PROVIDED DATA:
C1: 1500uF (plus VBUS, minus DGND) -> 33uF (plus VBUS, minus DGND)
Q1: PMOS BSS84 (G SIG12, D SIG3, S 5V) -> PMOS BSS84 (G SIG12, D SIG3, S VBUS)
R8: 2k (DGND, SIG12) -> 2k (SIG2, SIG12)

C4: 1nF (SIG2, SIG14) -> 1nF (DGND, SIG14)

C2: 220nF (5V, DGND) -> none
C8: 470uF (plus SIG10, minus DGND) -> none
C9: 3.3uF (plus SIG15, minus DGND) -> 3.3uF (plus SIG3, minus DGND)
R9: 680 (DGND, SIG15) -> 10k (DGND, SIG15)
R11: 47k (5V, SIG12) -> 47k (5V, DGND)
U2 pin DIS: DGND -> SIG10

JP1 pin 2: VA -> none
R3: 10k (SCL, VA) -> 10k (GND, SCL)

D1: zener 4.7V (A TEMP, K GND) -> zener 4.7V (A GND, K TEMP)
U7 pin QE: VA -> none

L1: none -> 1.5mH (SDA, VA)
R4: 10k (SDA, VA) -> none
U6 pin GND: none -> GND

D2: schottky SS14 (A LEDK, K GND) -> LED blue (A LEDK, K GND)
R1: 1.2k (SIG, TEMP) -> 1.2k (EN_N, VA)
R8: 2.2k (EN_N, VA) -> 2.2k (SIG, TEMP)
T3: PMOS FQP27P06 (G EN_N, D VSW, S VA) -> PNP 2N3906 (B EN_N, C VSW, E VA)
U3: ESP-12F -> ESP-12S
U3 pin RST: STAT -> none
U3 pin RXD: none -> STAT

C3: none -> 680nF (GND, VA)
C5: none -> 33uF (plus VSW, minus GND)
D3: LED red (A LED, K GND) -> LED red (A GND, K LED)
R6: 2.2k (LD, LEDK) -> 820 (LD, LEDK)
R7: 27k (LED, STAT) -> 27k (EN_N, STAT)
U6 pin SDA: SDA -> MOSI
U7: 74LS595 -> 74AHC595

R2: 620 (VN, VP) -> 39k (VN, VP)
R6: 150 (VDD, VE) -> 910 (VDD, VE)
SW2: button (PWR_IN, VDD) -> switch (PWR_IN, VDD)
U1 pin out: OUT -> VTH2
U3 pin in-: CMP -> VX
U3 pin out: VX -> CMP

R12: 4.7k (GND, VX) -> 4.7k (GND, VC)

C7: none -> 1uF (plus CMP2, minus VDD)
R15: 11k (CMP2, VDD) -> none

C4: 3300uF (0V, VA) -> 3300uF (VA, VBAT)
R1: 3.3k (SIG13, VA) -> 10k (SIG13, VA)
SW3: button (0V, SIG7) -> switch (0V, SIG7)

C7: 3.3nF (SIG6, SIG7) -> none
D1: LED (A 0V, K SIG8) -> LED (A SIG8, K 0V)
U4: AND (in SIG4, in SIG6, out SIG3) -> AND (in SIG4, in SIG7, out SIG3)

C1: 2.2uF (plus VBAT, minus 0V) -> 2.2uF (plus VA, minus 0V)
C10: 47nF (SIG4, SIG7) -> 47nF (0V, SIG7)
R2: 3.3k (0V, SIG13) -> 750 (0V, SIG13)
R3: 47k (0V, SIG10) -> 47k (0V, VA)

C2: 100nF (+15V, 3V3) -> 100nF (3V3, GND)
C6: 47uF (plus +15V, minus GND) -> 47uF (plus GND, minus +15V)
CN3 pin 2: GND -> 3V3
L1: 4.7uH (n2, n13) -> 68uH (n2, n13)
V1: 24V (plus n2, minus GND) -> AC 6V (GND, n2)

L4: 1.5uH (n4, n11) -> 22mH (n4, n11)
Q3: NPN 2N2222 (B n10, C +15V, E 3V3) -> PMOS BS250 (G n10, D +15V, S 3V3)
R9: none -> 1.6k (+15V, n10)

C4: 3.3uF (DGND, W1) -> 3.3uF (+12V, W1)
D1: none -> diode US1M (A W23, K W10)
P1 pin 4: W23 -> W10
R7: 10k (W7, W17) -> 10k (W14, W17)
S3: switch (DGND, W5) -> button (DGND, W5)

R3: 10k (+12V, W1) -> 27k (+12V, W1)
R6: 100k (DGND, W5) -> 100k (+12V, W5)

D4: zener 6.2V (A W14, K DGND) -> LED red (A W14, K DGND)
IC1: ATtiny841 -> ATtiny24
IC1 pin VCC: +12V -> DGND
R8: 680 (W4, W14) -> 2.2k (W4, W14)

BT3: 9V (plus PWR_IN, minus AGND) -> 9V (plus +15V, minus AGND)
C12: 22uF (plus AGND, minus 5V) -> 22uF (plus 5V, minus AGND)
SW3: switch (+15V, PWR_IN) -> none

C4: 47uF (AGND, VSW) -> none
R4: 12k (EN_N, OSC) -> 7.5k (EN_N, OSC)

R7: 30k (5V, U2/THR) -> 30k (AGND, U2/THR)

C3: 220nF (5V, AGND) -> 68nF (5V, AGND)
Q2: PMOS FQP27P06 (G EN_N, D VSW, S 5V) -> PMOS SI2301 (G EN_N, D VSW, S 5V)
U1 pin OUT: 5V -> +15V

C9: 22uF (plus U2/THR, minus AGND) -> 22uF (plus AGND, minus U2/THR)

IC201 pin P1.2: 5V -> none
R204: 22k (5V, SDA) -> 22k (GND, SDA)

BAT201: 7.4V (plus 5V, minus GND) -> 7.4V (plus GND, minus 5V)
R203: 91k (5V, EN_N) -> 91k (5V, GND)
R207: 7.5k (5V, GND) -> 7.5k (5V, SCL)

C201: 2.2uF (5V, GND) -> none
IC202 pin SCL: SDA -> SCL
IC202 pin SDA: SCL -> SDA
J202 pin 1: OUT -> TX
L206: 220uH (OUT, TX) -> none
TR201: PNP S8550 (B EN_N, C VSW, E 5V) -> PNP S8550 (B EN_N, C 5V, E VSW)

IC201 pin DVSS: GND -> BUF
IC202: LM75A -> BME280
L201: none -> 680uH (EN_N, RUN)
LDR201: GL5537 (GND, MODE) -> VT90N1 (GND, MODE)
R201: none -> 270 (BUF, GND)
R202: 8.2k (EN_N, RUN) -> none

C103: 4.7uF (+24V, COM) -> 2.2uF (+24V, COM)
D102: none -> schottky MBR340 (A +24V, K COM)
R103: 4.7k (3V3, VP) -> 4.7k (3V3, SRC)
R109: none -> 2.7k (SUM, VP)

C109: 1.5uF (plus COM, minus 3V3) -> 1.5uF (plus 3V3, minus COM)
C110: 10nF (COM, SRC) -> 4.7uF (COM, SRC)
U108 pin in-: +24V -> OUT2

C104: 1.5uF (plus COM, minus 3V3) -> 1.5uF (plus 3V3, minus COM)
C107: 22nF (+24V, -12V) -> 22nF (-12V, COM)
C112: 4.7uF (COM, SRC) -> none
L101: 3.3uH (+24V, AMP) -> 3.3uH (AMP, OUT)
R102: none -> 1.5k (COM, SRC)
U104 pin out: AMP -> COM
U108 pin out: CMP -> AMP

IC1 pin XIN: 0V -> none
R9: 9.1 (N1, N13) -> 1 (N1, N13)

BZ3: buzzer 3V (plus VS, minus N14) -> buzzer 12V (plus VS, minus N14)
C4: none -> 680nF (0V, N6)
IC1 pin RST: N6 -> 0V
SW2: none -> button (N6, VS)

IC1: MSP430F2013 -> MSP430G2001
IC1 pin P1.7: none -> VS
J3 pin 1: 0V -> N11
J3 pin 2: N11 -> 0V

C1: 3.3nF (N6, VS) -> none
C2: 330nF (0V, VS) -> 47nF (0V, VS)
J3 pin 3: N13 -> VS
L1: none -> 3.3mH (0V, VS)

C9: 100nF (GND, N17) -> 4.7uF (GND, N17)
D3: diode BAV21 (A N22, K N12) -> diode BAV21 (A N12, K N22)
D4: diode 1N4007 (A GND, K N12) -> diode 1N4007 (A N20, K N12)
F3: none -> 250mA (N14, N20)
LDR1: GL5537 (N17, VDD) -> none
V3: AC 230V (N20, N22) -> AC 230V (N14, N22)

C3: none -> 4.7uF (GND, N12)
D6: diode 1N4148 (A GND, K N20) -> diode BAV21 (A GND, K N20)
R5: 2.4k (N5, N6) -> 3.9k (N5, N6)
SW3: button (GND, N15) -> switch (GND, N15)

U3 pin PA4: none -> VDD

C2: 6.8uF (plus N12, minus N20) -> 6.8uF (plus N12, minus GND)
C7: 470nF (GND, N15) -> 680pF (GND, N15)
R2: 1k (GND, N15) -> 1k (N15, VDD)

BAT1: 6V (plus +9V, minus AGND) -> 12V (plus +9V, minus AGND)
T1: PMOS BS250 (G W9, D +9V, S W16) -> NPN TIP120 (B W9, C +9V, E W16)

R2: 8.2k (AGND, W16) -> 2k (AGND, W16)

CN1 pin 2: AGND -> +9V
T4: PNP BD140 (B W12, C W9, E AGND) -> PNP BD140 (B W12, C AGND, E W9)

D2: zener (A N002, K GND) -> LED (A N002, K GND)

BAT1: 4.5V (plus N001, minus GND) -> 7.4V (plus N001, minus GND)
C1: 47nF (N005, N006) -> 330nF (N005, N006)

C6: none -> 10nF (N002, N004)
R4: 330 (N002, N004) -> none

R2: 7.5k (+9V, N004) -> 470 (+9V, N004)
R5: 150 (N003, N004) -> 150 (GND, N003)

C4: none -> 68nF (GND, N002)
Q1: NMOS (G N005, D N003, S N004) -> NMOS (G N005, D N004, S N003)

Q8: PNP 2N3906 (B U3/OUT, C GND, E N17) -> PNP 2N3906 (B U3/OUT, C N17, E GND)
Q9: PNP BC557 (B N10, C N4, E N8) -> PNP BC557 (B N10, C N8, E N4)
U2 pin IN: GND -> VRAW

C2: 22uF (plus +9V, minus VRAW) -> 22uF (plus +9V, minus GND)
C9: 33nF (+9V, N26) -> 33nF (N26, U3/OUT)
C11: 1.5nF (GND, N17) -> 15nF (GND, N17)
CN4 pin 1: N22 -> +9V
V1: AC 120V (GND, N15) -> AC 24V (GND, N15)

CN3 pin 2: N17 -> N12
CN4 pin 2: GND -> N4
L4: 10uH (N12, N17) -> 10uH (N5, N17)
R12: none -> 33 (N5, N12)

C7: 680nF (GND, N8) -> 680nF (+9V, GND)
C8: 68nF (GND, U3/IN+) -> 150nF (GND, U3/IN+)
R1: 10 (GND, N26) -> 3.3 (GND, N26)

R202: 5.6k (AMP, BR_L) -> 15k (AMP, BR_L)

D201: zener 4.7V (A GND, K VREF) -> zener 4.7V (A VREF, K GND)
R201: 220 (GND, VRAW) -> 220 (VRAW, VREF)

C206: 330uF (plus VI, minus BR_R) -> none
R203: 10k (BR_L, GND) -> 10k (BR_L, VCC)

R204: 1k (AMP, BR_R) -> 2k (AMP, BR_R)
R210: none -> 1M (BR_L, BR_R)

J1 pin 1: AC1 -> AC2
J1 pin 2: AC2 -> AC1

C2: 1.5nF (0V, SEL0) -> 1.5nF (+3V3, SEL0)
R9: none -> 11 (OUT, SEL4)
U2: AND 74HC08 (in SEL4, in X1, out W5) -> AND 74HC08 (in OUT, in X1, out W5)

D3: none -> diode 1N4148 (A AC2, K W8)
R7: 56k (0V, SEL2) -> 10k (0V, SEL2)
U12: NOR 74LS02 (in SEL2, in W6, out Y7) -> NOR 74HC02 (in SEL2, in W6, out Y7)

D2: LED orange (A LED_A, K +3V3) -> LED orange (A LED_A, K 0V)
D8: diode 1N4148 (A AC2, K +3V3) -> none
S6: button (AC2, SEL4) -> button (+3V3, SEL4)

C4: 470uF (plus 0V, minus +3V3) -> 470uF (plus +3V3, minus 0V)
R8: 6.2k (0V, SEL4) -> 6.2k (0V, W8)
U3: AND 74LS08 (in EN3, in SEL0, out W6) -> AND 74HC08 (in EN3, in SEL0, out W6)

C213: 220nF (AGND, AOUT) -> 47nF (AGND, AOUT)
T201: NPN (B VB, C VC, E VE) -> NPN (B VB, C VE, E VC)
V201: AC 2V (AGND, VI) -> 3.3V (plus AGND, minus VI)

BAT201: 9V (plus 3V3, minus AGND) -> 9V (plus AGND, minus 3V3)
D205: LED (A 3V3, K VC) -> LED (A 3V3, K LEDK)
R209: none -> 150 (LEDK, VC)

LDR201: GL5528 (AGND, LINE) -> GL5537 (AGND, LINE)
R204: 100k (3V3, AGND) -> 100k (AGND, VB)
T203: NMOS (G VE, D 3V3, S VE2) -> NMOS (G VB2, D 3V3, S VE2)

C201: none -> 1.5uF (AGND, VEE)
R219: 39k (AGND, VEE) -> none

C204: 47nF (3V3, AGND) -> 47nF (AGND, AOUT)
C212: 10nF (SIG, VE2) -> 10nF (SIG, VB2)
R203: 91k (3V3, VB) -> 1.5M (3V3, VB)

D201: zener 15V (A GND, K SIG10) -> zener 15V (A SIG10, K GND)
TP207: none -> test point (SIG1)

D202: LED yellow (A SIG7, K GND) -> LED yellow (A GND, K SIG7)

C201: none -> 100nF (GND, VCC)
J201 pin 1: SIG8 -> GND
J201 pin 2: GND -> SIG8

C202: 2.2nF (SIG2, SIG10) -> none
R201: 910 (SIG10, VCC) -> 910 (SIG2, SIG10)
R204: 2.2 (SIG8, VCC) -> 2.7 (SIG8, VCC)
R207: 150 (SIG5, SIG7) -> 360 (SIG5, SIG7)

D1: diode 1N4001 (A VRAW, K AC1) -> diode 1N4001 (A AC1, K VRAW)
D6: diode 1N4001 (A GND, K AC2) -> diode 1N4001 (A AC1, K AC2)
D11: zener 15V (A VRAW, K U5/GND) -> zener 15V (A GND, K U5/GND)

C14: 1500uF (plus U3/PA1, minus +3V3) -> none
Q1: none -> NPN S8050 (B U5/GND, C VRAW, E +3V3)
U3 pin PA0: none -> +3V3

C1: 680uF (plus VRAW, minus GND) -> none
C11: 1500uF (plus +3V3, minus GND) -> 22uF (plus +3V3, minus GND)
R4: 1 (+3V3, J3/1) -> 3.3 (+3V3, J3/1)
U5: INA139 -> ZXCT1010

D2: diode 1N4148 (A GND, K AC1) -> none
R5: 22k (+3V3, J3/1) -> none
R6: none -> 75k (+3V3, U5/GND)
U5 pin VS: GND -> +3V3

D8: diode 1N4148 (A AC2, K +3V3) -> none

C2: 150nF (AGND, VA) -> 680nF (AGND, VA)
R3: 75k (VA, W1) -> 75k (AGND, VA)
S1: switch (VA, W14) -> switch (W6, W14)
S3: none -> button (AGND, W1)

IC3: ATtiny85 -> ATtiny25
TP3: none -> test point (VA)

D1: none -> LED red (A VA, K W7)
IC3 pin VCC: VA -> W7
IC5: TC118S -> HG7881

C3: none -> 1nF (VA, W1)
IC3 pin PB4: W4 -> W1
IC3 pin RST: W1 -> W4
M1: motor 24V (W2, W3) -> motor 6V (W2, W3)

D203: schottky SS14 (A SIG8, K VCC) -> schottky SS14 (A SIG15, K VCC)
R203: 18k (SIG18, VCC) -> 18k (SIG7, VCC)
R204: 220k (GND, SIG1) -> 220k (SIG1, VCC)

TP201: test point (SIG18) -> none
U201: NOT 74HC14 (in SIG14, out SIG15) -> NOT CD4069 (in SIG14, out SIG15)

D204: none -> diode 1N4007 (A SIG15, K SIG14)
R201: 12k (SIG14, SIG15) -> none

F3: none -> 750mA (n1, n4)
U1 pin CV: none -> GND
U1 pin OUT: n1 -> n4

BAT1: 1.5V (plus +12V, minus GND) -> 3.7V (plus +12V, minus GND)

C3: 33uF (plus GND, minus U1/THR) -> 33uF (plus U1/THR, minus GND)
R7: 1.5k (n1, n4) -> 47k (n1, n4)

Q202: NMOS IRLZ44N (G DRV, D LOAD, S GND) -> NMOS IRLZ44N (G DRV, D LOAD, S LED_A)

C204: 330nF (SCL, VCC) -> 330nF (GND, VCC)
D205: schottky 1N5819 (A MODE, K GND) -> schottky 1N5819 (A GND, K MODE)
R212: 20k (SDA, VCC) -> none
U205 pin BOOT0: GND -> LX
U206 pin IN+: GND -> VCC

YOUR INSTRUCTIONS: Write out exactly the lines above from the line with "C9: 100nF (GND, N17) -> 4.7uF (GND, N17)" through the line with "C2: 6.8uF (plus", both of them included, and leave out all other lines.

EXPECTED ANSWER:
C9: 100nF (GND, N17) -> 4.7uF (GND, N17)
D3: diode BAV21 (A N22, K N12) -> diode BAV21 (A N12, K N22)
D4: diode 1N4007 (A GND, K N12) -> diode 1N4007 (A N20, K N12)
F3: none -> 250mA (N14, N20)
LDR1: GL5537 (N17, VDD) -> none
V3: AC 230V (N20, N22) -> AC 230V (N14, N22)

C3: none -> 4.7uF (GND, N12)
D6: diode 1N4148 (A GND, K N20) -> diode BAV21 (A GND, K N20)
R5: 2.4k (N5, N6) -> 3.9k (N5, N6)
SW3: button (GND, N15) -> switch (GND, N15)

U3 pin PA4: none -> VDD

C2: 6.8uF (plus N12, minus N20) -> 6.8uF (plus N12, minus GND)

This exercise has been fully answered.